§ Exercise goal: Search the material below for lines containing the string "tape", and copy every one you find.

§ Available data:
******************************
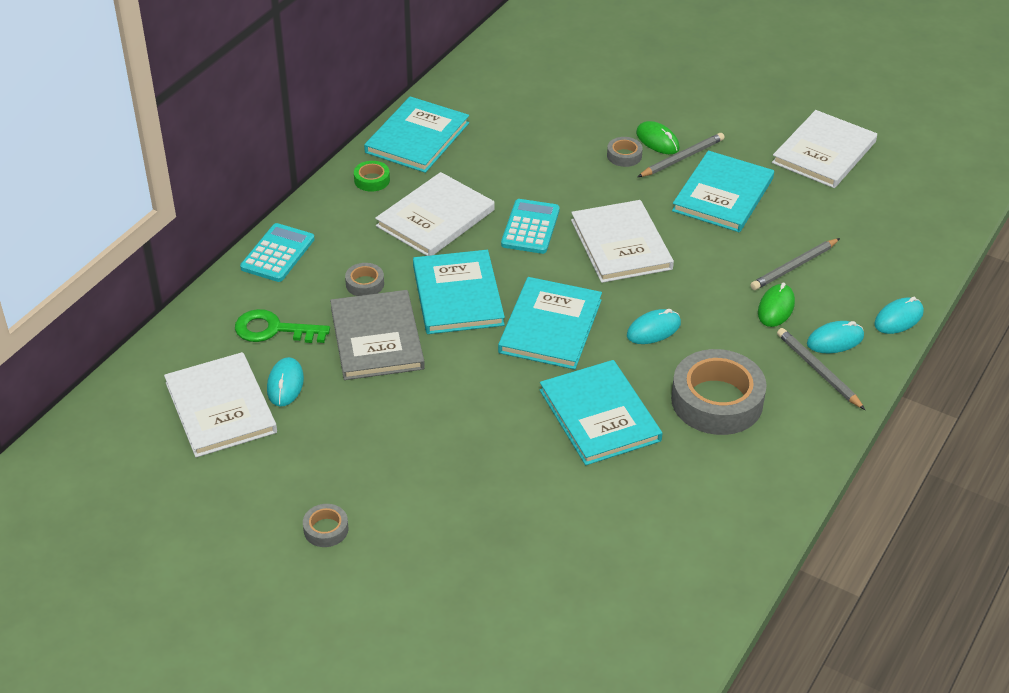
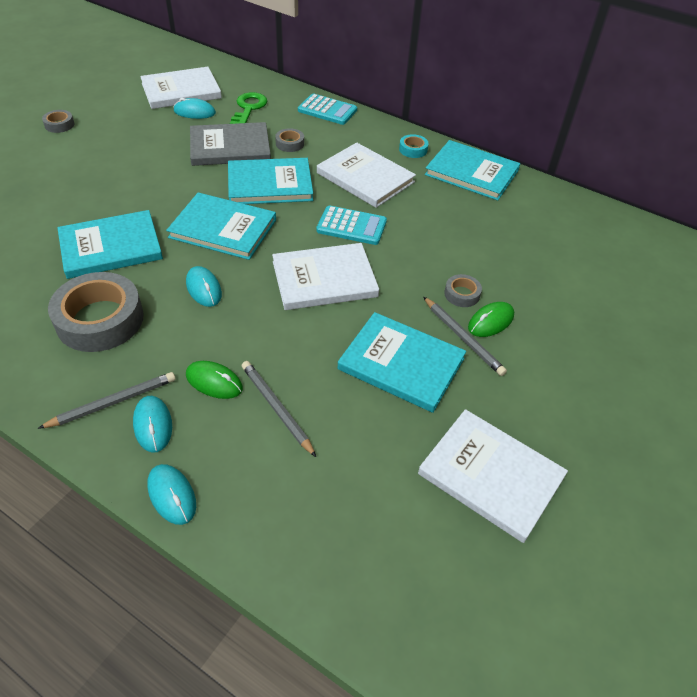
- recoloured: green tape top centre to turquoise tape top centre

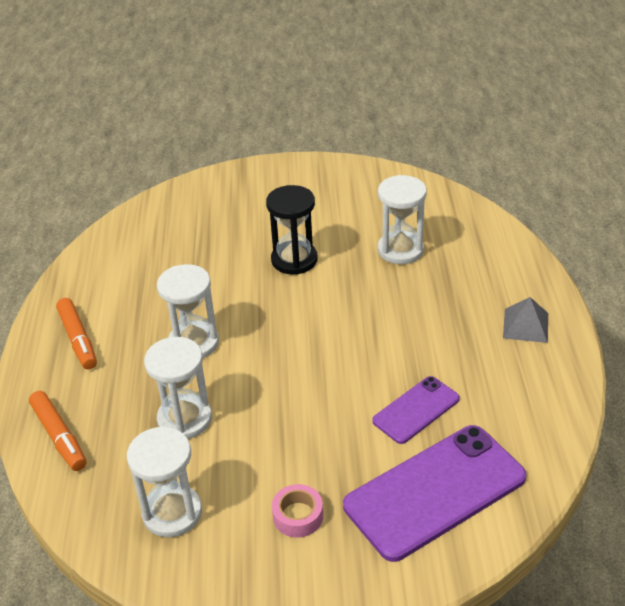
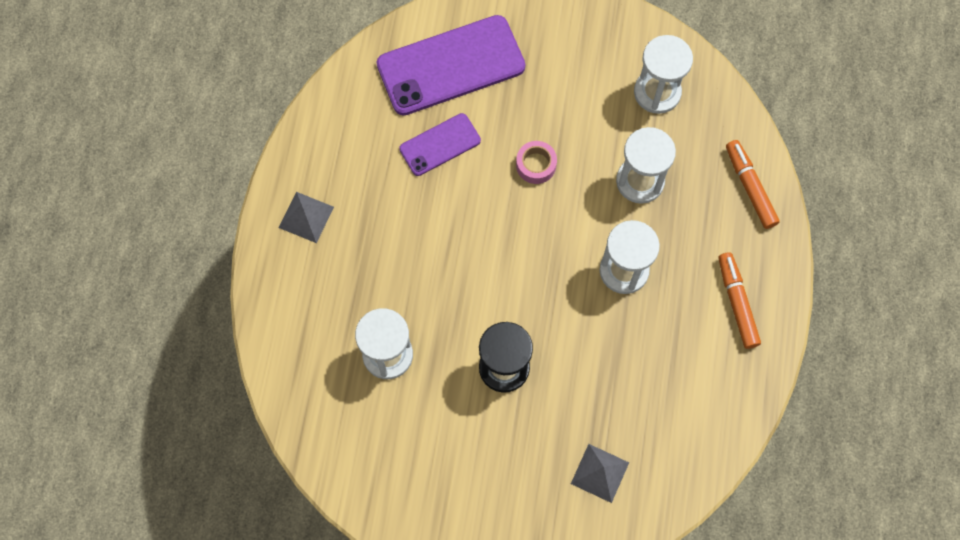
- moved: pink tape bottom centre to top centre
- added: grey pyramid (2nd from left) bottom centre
******************************
§ Output:
- recoloured: green tape top centre to turquoise tape top centre
- moved: pink tape bottom centre to top centre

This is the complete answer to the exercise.